* _Task directions_
Below are some records. Return exactly the lines from the one with "brown lamp: 1 -> 0" to the one with "yellow calculator: 2 -> 0", and nothing else.

[Records from a collection]
========

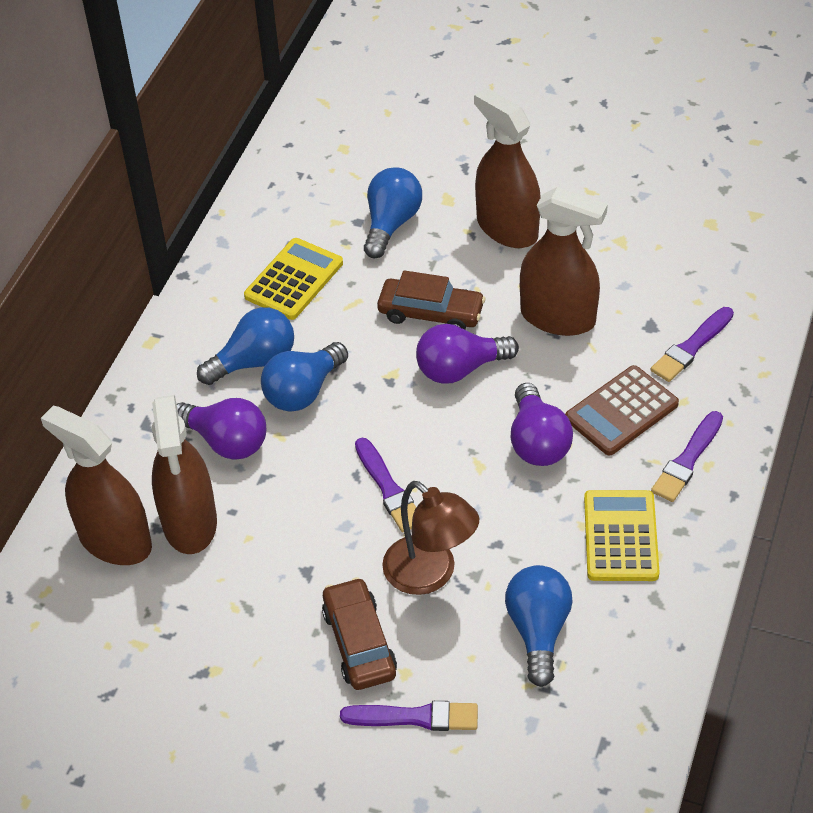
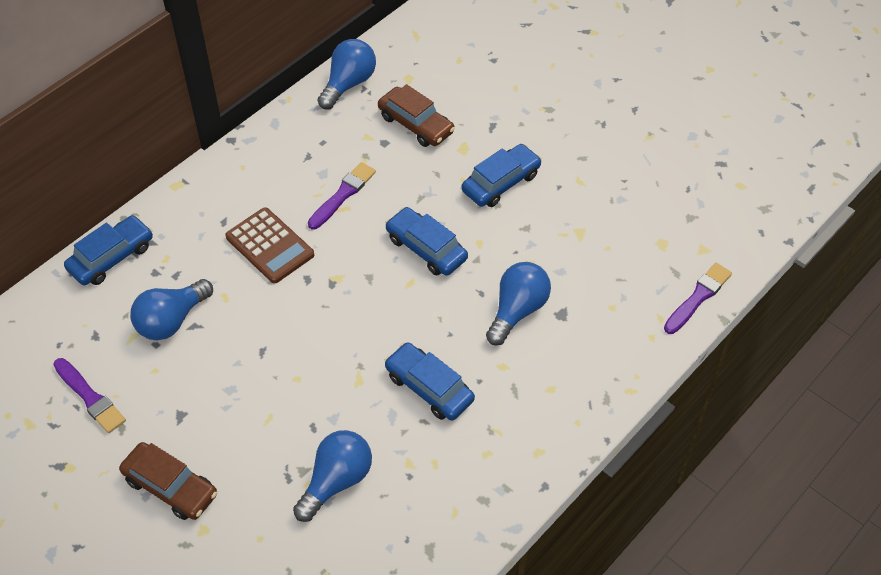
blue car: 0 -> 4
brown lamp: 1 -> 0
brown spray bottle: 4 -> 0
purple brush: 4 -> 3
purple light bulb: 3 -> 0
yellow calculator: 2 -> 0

========

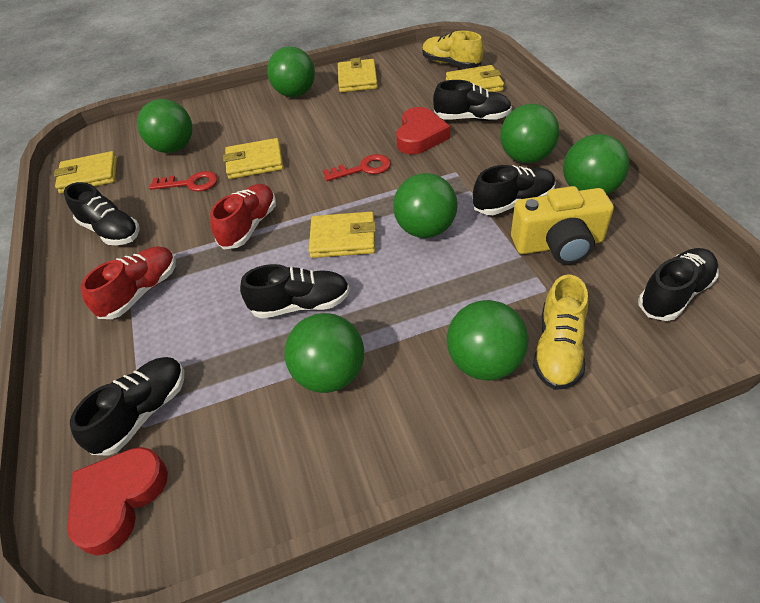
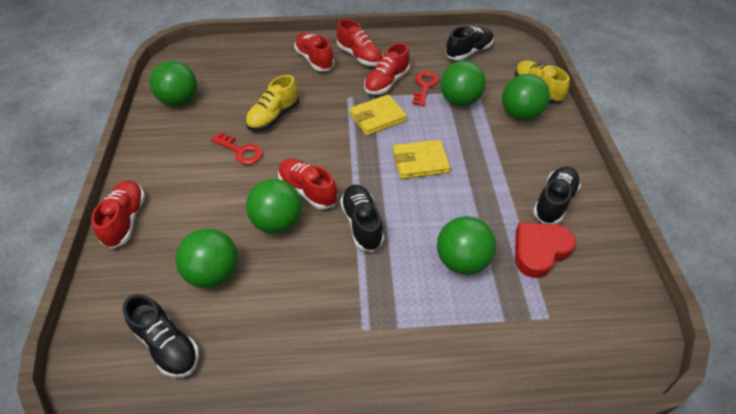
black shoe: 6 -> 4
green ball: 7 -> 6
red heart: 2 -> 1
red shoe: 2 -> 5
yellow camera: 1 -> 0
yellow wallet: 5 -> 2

========

* _Solution for this problem_
brown lamp: 1 -> 0
brown spray bottle: 4 -> 0
purple brush: 4 -> 3
purple light bulb: 3 -> 0
yellow calculator: 2 -> 0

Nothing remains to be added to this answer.